[Object change listings]
⟨

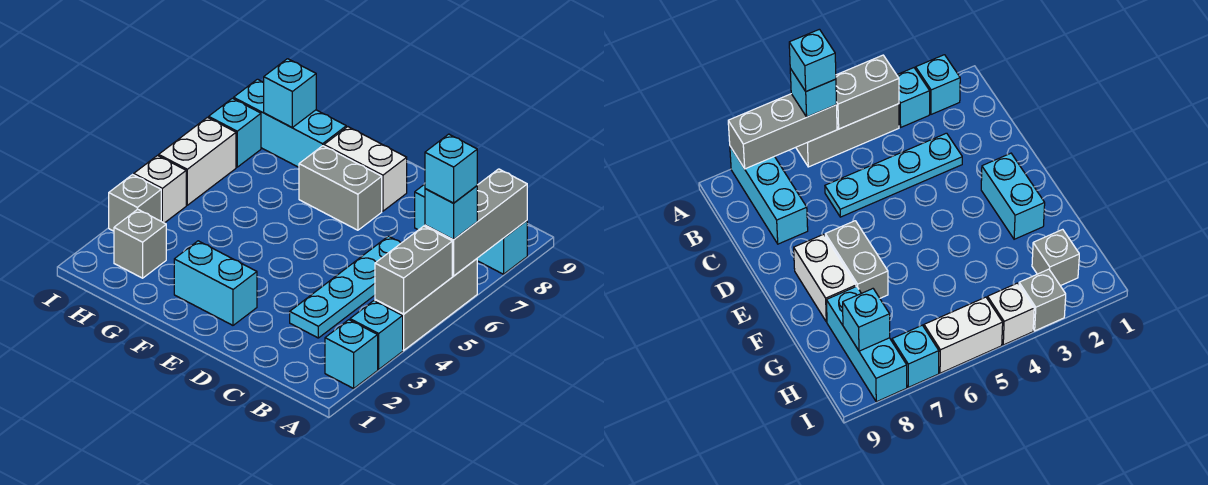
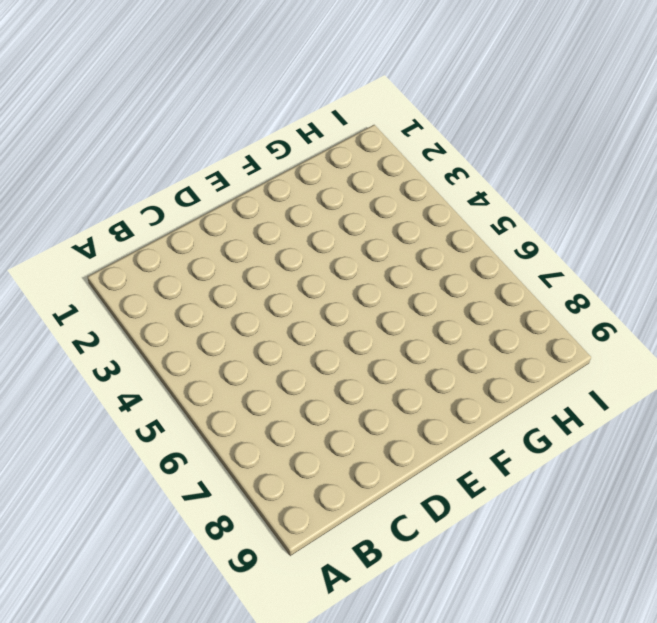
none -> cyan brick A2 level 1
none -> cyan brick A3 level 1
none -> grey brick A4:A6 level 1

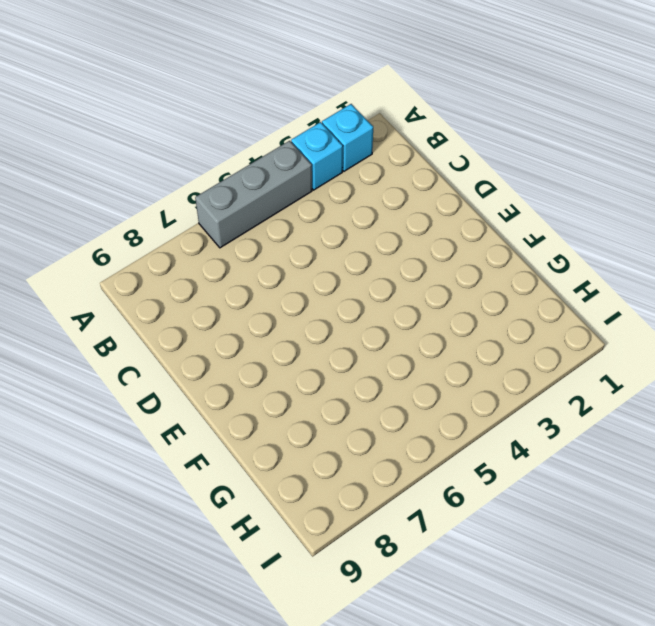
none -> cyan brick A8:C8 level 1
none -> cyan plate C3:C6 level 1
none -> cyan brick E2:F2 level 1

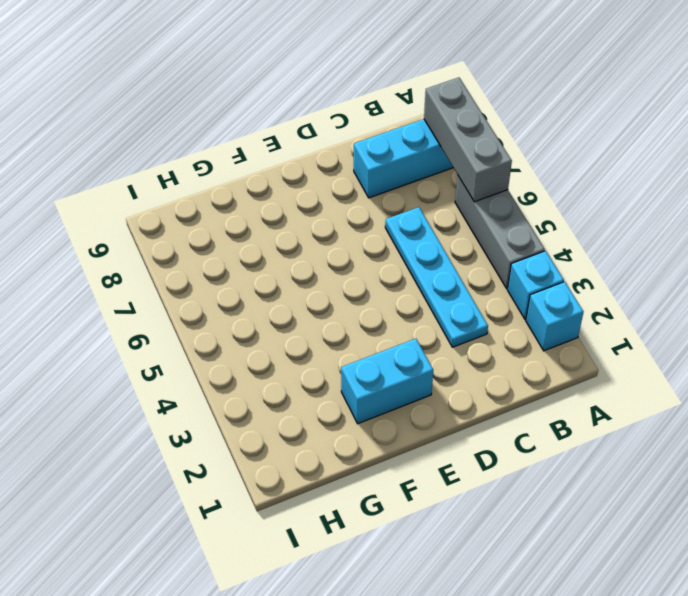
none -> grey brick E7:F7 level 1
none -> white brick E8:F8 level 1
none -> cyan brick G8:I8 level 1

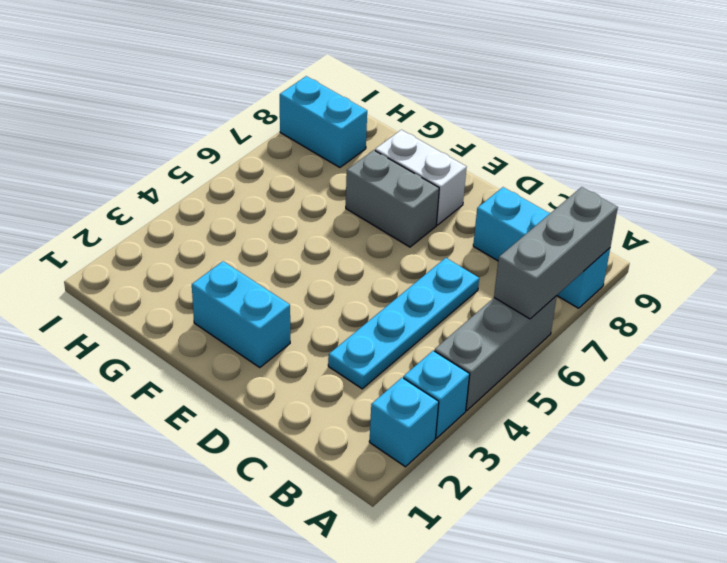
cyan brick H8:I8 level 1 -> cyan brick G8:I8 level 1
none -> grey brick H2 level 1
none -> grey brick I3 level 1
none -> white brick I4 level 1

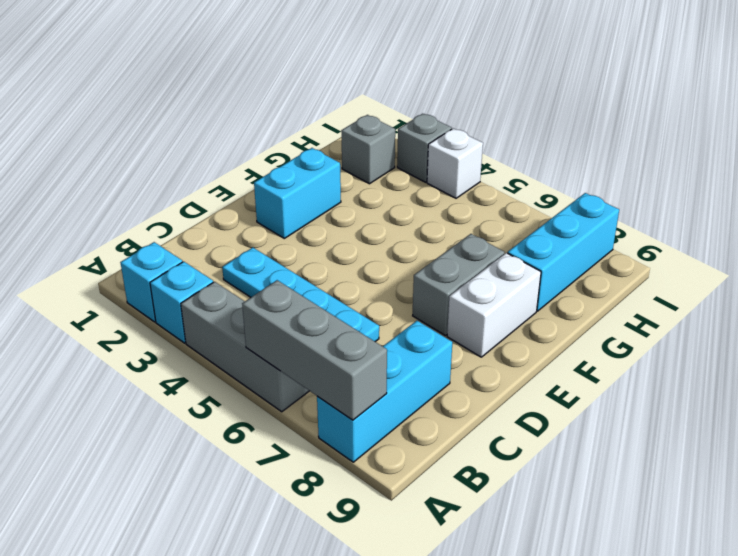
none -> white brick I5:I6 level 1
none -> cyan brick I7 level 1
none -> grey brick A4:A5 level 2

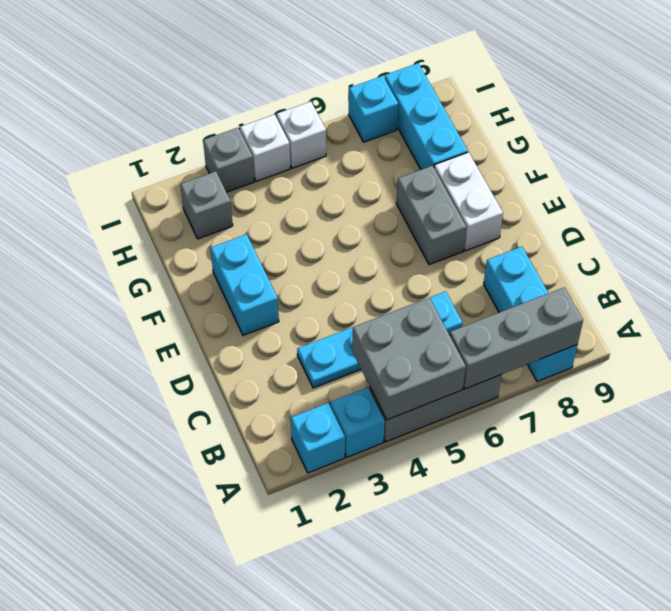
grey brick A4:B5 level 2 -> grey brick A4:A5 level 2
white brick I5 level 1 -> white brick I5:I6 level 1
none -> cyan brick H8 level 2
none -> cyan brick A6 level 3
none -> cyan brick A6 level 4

⟩
⟨

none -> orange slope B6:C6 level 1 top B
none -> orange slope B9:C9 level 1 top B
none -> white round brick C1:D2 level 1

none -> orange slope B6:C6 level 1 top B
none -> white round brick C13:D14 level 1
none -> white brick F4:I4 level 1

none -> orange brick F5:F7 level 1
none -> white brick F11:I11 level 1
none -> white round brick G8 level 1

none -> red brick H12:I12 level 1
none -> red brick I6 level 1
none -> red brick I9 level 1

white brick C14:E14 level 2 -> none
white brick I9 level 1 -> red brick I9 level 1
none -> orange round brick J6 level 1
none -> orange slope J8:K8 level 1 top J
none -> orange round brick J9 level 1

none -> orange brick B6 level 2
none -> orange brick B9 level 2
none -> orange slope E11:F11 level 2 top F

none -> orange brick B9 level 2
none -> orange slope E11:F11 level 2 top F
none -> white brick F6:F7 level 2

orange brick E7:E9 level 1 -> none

⟩

Above are some records. Reproduce the lines from the one with "none -> cyan brick I7 level 1" down to the one with "none -> cyan brick A6 level 4", keeping both, and leave every picture out.

» **EXERCISE SOLUTION**
none -> cyan brick I7 level 1
none -> grey brick A4:A5 level 2

grey brick A4:B5 level 2 -> grey brick A4:A5 level 2
white brick I5 level 1 -> white brick I5:I6 level 1
none -> cyan brick H8 level 2
none -> cyan brick A6 level 3
none -> cyan brick A6 level 4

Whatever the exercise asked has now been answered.